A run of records
## start

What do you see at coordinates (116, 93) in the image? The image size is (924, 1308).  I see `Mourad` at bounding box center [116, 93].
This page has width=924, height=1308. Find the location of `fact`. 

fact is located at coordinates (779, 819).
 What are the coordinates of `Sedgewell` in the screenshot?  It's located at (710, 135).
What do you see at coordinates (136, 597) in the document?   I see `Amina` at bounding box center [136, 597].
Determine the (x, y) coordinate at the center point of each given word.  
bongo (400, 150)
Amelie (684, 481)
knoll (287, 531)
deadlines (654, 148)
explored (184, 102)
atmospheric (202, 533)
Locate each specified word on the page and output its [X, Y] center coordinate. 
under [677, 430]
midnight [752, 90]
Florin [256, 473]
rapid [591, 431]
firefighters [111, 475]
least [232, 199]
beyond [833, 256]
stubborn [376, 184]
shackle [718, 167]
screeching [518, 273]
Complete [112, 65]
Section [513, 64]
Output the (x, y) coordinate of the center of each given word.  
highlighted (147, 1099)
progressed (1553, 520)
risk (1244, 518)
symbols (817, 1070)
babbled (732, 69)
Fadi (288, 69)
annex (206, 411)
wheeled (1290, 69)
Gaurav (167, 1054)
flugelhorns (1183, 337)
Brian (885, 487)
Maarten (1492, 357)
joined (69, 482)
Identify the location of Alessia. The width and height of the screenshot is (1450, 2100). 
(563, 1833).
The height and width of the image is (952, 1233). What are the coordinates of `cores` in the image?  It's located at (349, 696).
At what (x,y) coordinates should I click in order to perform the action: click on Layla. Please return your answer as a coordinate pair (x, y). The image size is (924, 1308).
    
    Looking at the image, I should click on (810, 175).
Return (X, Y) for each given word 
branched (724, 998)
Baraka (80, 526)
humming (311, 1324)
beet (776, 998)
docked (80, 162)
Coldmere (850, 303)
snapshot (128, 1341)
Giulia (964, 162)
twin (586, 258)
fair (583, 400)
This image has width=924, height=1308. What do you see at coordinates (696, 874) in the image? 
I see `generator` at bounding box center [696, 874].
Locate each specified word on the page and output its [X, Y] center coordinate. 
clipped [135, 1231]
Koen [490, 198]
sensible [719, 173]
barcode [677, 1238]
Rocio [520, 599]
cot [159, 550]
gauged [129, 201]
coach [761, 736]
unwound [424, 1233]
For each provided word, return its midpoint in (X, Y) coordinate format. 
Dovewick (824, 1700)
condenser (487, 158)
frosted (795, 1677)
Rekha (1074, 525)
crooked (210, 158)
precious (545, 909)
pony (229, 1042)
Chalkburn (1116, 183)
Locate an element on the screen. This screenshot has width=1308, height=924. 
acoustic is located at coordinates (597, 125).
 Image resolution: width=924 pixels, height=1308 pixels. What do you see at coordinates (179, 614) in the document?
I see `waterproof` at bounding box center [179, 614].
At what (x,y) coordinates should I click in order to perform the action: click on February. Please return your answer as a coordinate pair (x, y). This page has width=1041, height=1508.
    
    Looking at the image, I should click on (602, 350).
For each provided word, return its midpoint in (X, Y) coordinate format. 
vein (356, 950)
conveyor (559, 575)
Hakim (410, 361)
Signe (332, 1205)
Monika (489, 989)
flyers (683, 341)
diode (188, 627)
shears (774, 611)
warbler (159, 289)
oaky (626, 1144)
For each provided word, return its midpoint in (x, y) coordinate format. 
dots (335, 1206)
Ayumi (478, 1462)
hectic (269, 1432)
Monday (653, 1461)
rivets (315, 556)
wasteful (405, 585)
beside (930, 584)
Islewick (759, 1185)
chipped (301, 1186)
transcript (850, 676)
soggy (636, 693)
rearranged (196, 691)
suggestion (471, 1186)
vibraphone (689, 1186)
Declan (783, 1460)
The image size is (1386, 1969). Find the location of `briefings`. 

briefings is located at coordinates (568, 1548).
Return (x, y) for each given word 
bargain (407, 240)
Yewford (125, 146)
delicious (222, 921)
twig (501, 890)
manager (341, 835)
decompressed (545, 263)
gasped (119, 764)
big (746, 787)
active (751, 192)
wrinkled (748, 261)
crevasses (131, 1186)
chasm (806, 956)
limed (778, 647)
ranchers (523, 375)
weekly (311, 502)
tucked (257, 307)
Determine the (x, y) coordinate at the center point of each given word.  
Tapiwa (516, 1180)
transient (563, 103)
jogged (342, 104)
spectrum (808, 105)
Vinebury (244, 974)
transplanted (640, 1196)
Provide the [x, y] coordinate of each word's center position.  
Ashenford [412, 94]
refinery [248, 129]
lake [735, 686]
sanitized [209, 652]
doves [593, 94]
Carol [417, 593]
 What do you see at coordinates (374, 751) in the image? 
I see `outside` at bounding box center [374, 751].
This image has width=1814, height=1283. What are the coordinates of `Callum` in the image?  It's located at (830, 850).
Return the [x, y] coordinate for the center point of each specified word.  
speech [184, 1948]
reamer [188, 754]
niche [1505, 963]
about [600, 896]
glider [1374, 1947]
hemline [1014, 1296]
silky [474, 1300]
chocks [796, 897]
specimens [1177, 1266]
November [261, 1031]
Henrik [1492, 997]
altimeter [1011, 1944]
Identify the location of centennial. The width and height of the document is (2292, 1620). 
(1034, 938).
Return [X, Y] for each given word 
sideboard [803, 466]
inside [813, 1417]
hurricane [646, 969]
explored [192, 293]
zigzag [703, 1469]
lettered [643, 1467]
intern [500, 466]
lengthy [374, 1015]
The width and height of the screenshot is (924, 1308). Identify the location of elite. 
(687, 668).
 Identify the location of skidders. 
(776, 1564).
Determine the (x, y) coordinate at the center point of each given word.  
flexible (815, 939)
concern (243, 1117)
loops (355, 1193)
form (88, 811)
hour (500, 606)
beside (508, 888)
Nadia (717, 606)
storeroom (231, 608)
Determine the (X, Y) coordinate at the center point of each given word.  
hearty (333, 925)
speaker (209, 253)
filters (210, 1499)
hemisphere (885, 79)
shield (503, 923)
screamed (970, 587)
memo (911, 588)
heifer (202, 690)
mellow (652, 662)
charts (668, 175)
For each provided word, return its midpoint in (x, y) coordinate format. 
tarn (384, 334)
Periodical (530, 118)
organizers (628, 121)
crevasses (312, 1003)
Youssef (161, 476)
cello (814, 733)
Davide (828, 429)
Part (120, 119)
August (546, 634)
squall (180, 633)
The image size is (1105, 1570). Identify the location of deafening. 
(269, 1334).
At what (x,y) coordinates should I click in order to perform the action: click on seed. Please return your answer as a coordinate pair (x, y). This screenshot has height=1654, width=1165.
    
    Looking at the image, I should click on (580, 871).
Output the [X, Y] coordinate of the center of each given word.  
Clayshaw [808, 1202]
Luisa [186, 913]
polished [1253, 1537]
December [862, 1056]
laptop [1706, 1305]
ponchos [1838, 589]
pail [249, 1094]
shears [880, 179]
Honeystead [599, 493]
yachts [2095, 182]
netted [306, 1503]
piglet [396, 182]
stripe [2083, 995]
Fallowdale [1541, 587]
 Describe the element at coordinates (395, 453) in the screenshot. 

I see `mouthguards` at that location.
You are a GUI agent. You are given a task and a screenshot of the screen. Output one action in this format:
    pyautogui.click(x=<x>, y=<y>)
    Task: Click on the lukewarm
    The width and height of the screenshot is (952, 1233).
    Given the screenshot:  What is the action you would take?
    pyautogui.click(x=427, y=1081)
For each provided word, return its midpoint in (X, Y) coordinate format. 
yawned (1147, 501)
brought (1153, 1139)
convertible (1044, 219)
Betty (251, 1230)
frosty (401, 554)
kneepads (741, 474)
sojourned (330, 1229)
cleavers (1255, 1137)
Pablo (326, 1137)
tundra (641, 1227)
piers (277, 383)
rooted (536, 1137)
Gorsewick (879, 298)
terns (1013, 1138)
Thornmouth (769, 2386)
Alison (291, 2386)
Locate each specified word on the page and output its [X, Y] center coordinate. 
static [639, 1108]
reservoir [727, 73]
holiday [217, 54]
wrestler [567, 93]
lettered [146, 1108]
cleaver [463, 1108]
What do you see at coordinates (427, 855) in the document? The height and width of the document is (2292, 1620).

## end

WHAT IS BEING ASKED:
Present the lines of the listing as a numbered list, omitting blank lines, beginning at the line that contains "beside (508, 888)" and ending after the line that contains "stripe [2083, 995]".

ANSWER TO THE PROBLEM:
1. beside (508, 888)
2. Nadia (717, 606)
3. storeroom (231, 608)
4. Determine the (X, Y) coordinate at the center point of each given word.  
5. hearty (333, 925)
6. speaker (209, 253)
7. filters (210, 1499)
8. hemisphere (885, 79)
9. shield (503, 923)
10. screamed (970, 587)
11. memo (911, 588)
12. heifer (202, 690)
13. mellow (652, 662)
14. charts (668, 175)
15. For each provided word, return its midpoint in (x, y) coordinate format. 
16. tarn (384, 334)
17. Periodical (530, 118)
18. organizers (628, 121)
19. crevasses (312, 1003)
20. Youssef (161, 476)
21. cello (814, 733)
22. Davide (828, 429)
23. Part (120, 119)
24. August (546, 634)
25. squall (180, 633)
26. The image size is (1105, 1570). Identify the location of deafening. 
27. (269, 1334).
28. At what (x,y) coordinates should I click in order to perform the action: click on seed. Please return your answer as a coordinate pair (x, y). This screenshot has height=1654, width=1165.
29.     Looking at the image, I should click on (580, 871).
30. Output the [X, Y] coordinate of the center of each given word.  
31. Clayshaw [808, 1202]
32. Luisa [186, 913]
33. polished [1253, 1537]
34. December [862, 1056]
35. laptop [1706, 1305]
36. ponchos [1838, 589]
37. pail [249, 1094]
38. shears [880, 179]
39. Honeystead [599, 493]
40. yachts [2095, 182]
41. netted [306, 1503]
42. piglet [396, 182]
43. stripe [2083, 995]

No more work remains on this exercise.